• GIVEN DATA

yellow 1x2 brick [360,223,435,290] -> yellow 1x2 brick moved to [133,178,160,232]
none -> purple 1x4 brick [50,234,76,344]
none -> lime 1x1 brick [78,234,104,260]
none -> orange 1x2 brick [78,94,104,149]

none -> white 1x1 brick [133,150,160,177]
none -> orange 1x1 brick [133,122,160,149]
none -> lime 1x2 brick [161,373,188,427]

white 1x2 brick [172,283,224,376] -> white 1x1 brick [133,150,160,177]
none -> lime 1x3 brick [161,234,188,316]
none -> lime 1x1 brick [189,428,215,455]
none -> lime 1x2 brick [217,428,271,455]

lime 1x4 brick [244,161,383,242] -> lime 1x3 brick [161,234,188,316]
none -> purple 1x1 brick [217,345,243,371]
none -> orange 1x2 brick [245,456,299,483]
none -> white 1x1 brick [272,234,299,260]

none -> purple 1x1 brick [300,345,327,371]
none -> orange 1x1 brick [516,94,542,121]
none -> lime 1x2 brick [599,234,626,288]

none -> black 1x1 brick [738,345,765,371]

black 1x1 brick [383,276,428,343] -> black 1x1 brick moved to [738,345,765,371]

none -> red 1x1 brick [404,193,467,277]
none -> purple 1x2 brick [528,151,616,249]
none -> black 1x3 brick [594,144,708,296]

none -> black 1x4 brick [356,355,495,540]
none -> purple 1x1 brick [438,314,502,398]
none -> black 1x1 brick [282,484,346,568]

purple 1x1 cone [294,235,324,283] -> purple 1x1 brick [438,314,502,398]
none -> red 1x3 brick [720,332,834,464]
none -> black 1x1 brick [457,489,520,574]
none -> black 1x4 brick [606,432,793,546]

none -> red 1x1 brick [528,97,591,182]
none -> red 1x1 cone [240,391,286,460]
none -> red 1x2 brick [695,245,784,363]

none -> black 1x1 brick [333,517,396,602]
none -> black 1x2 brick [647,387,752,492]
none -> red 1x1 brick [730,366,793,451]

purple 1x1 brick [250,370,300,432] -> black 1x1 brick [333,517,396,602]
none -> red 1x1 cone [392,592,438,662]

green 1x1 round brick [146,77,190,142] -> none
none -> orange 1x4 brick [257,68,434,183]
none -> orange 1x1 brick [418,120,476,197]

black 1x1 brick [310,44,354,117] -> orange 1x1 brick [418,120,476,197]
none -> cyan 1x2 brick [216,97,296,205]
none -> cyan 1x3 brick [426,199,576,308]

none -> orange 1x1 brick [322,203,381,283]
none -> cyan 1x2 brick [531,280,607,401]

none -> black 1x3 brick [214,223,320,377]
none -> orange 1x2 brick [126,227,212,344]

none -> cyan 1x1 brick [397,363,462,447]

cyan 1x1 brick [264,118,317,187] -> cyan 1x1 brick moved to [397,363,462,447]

• WHAT YOU SHOULD DO
From the entries above, return exactly the line containing "none -> purple 1x2 brick [528,151,616,249]", the line containing "none -> black 1x1 brick [457,489,520,574]", and all lines between, and nothing else.

• RESPONSE TO THIS EXERCISE
none -> purple 1x2 brick [528,151,616,249]
none -> black 1x3 brick [594,144,708,296]

none -> black 1x4 brick [356,355,495,540]
none -> purple 1x1 brick [438,314,502,398]
none -> black 1x1 brick [282,484,346,568]

purple 1x1 cone [294,235,324,283] -> purple 1x1 brick [438,314,502,398]
none -> red 1x3 brick [720,332,834,464]
none -> black 1x1 brick [457,489,520,574]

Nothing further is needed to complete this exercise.